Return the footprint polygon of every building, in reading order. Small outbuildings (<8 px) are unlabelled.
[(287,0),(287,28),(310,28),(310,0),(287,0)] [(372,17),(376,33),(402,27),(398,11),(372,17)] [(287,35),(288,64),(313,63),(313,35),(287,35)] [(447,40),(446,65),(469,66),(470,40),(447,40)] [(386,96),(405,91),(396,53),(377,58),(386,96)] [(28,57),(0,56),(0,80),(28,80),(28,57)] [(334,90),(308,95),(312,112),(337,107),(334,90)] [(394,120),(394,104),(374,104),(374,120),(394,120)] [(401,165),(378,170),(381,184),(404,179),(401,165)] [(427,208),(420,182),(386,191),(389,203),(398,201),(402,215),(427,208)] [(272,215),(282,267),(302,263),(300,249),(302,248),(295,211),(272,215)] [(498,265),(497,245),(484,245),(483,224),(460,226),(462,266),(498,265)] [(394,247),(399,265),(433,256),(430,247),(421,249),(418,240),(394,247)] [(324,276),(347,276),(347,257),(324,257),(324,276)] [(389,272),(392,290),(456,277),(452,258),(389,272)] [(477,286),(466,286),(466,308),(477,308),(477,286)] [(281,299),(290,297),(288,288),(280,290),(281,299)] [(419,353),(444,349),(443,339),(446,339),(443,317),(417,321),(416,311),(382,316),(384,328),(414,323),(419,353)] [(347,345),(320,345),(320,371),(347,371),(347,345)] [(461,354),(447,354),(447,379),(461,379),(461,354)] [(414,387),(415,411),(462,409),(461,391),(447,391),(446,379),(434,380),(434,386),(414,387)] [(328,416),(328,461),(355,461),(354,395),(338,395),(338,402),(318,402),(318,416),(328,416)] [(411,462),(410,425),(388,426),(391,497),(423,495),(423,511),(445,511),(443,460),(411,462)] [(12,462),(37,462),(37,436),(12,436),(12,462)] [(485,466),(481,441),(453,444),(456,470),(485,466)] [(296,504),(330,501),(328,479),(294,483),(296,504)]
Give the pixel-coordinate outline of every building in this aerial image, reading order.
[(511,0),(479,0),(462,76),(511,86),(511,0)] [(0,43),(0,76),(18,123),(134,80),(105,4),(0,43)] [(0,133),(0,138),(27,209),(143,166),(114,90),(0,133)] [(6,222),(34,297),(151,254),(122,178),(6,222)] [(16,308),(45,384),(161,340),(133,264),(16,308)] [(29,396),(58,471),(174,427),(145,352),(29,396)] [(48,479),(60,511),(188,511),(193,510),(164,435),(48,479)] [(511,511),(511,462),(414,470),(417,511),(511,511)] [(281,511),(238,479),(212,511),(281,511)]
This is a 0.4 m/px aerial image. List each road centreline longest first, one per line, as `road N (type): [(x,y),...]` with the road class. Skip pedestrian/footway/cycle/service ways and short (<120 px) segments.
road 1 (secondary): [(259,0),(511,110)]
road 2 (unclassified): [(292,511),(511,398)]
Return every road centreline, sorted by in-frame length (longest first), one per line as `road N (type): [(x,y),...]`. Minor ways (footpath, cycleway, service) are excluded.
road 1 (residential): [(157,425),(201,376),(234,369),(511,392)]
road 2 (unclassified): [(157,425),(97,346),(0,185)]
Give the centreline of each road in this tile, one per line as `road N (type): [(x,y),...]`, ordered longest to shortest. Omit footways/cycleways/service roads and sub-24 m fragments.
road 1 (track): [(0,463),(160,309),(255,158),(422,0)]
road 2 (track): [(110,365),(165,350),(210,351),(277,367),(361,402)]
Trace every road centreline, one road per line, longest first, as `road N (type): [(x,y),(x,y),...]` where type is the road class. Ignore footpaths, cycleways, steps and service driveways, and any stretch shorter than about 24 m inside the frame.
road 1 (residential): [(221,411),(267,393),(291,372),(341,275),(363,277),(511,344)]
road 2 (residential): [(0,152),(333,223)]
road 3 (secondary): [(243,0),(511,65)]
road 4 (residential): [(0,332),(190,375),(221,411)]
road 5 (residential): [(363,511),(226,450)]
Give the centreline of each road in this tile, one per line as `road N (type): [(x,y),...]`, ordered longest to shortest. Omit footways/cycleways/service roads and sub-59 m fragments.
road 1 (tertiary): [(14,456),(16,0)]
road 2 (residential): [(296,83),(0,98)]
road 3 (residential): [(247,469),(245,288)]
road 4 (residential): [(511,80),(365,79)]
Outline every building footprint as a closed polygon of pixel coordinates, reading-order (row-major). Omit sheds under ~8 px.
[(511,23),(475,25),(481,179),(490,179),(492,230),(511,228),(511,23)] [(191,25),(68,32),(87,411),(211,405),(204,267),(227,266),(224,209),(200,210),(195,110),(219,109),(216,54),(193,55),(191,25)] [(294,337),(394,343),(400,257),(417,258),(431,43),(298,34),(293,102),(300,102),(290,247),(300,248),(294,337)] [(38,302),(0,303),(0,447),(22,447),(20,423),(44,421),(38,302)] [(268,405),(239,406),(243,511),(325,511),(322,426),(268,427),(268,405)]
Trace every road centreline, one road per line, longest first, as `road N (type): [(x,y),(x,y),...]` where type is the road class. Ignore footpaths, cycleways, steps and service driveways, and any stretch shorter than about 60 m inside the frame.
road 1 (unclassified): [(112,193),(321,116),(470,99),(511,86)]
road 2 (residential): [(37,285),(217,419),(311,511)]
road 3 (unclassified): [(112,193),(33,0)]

## PROBLEM REQUIREMENTS:
Arrange all the records above as a Markdown table with two columns, "No." for the row number and "Entry" for the line. Leave out any blank lines.

## FULL OUTPUT:
| No. | Entry |
|---|---|
| 1 | Return the footprint polygon of every building, in reading order. Small outbuildings (<8 px) are unlabelled. |
| 2 | [(287,0),(287,28),(310,28),(310,0),(287,0)] [(372,17),(376,33),(402,27),(398,11),(372,17)] [(287,35),(288,64),(313,63),(313,35),(287,35)] [(447,40),(446,65),(469,66),(470,40),(447,40)] [(386,96),(405,91),(396,53),(377,58),(386,96)] [(28,57),(0,56),(0,80),(28,80),(28,57)] [(334,90),(308,95),(312,112),(337,107),(334,90)] [(394,120),(394,104),(374,104),(374,120),(394,120)] [(401,165),(378,170),(381,184),(404,179),(401,165)] [(427,208),(420,182),(386,191),(389,203),(398,201),(402,215),(427,208)] [(272,215),(282,267),(302,263),(300,249),(302,248),(295,211),(272,215)] [(498,265),(497,245),(484,245),(483,224),(460,226),(462,266),(498,265)] [(394,247),(399,265),(433,256),(430,247),(421,249),(418,240),(394,247)] [(324,276),(347,276),(347,257),(324,257),(324,276)] [(389,272),(392,290),(456,277),(452,258),(389,272)] [(477,286),(466,286),(466,308),(477,308),(477,286)] [(281,299),(290,297),(288,288),(280,290),(281,299)] [(419,353),(444,349),(443,339),(446,339),(443,317),(417,321),(416,311),(382,316),(384,328),(414,323),(419,353)] [(347,345),(320,345),(320,371),(347,371),(347,345)] [(461,354),(447,354),(447,379),(461,379),(461,354)] [(414,387),(415,411),(462,409),(461,391),(447,391),(446,379),(434,380),(434,386),(414,387)] [(328,416),(328,461),(355,461),(354,395),(338,395),(338,402),(318,402),(318,416),(328,416)] [(411,462),(410,425),(388,426),(391,497),(423,495),(423,511),(445,511),(443,460),(411,462)] [(12,462),(37,462),(37,436),(12,436),(12,462)] [(485,466),(481,441),(453,444),(456,470),(485,466)] [(296,504),(330,501),(328,479),(294,483),(296,504)] |
| 3 | Give the pixel-coordinate outline of every building in this aerial image, reading order. |
| 4 | [(511,0),(479,0),(462,76),(511,86),(511,0)] [(0,43),(0,76),(18,123),(134,80),(105,4),(0,43)] [(0,133),(0,138),(27,209),(143,166),(114,90),(0,133)] [(6,222),(34,297),(151,254),(122,178),(6,222)] [(16,308),(45,384),(161,340),(133,264),(16,308)] [(29,396),(58,471),(174,427),(145,352),(29,396)] [(48,479),(60,511),(188,511),(193,510),(164,435),(48,479)] [(511,511),(511,462),(414,470),(417,511),(511,511)] [(281,511),(238,479),(212,511),(281,511)] |
| 5 | This is a 0.4 m/px aerial image. List each road centreline longest first, one per line, as `road N (type): [(x,y),...]` with the road class. Skip pedestrian/footway/cycle/service ways and short (<120 px) segments. |
| 6 | road 1 (secondary): [(259,0),(511,110)] |
| 7 | road 2 (unclassified): [(292,511),(511,398)] |
| 8 | Return every road centreline, sorted by in-frame length (longest first), one per line as `road N (type): [(x,y),...]`. Minor ways (footpath, cycleway, service) are excluded. |
| 9 | road 1 (residential): [(157,425),(201,376),(234,369),(511,392)] |
| 10 | road 2 (unclassified): [(157,425),(97,346),(0,185)] |
| 11 | Give the centreline of each road in this tile, one per line as `road N (type): [(x,y),...]`, ordered longest to shortest. Omit footways/cycleways/service roads and sub-24 m fragments. |
| 12 | road 1 (track): [(0,463),(160,309),(255,158),(422,0)] |
| 13 | road 2 (track): [(110,365),(165,350),(210,351),(277,367),(361,402)] |
| 14 | Trace every road centreline, one road per line, longest first, as `road N (type): [(x,y),(x,y),...]` where type is the road class. Ignore footpaths, cycleways, steps and service driveways, and any stretch shorter than about 24 m inside the frame. |
| 15 | road 1 (residential): [(221,411),(267,393),(291,372),(341,275),(363,277),(511,344)] |
| 16 | road 2 (residential): [(0,152),(333,223)] |
| 17 | road 3 (secondary): [(243,0),(511,65)] |
| 18 | road 4 (residential): [(0,332),(190,375),(221,411)] |
| 19 | road 5 (residential): [(363,511),(226,450)] |
| 20 | Give the centreline of each road in this tile, one per line as `road N (type): [(x,y),...]`, ordered longest to shortest. Omit footways/cycleways/service roads and sub-59 m fragments. |
| 21 | road 1 (tertiary): [(14,456),(16,0)] |
| 22 | road 2 (residential): [(296,83),(0,98)] |
| 23 | road 3 (residential): [(247,469),(245,288)] |
| 24 | road 4 (residential): [(511,80),(365,79)] |
| 25 | Outline every building footprint as a closed polygon of pixel coordinates, reading-order (row-major). Omit sheds under ~8 px. |
| 26 | [(511,23),(475,25),(481,179),(490,179),(492,230),(511,228),(511,23)] [(191,25),(68,32),(87,411),(211,405),(204,267),(227,266),(224,209),(200,210),(195,110),(219,109),(216,54),(193,55),(191,25)] [(294,337),(394,343),(400,257),(417,258),(431,43),(298,34),(293,102),(300,102),(290,247),(300,248),(294,337)] [(38,302),(0,303),(0,447),(22,447),(20,423),(44,421),(38,302)] [(268,405),(239,406),(243,511),(325,511),(322,426),(268,427),(268,405)] |
| 27 | Trace every road centreline, one road per line, longest first, as `road N (type): [(x,y),(x,y),...]` where type is the road class. Ignore footpaths, cycleways, steps and service driveways, and any stretch shorter than about 60 m inside the frame. |
| 28 | road 1 (unclassified): [(112,193),(321,116),(470,99),(511,86)] |
| 29 | road 2 (residential): [(37,285),(217,419),(311,511)] |
| 30 | road 3 (unclassified): [(112,193),(33,0)] |